__Your instructions__
Reproduce exactly the lines from the start of the records through the line containing "(305, 205) = (375, 108): orange", both included. Leave the pictures out.

__Dataset excerpts__
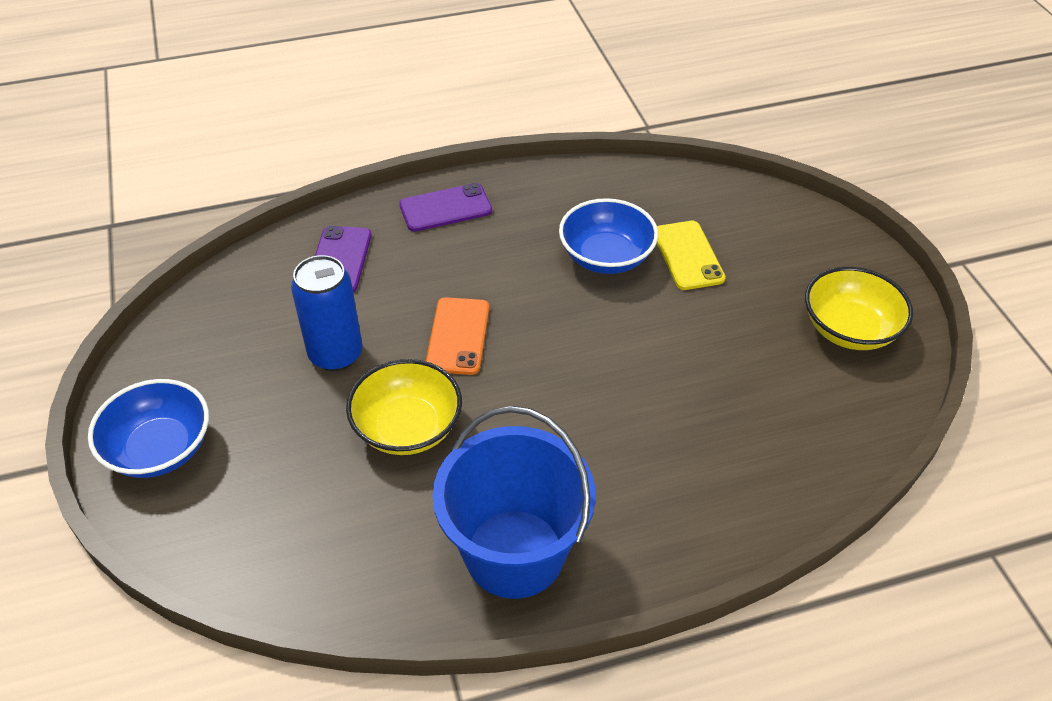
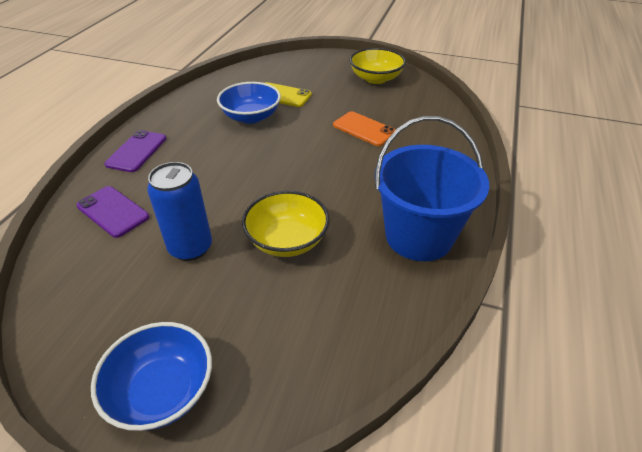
camera: 55 degrees left, 5 degrees down
(458, 336) = (241, 189): orange phone -> orange phone (364, 129)

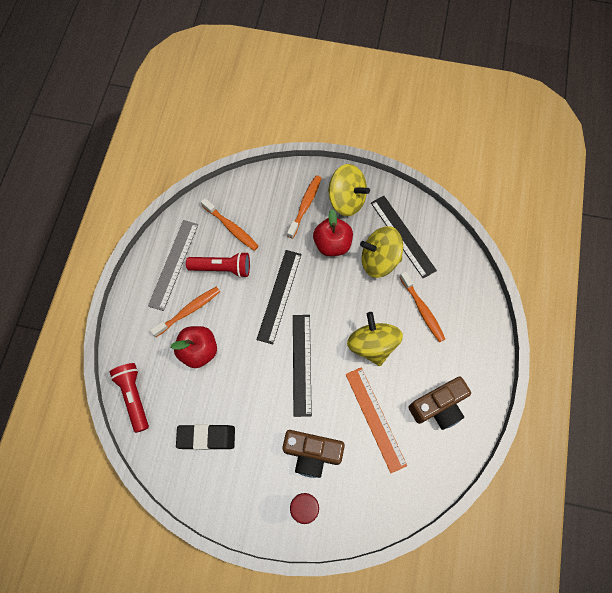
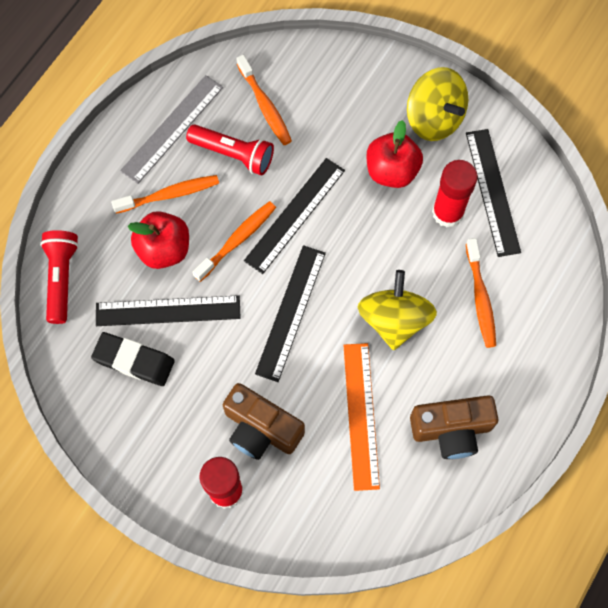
camera: 20 degrees right, 0 degrees up
(217, 393) = (168, 311): none -> black ruler
(305, 205) = (375, 108): orange toothbrush -> orange toothbrush (237, 240)
(379, 260) = (447, 213): yellow spinning top -> red glue stick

__Your solution__
camera: 55 degrees left, 5 degrees down
(458, 336) = (241, 189): orange phone -> orange phone (364, 129)

camera: 20 degrees right, 0 degrees up
(217, 393) = (168, 311): none -> black ruler
(305, 205) = (375, 108): orange toothbrush -> orange toothbrush (237, 240)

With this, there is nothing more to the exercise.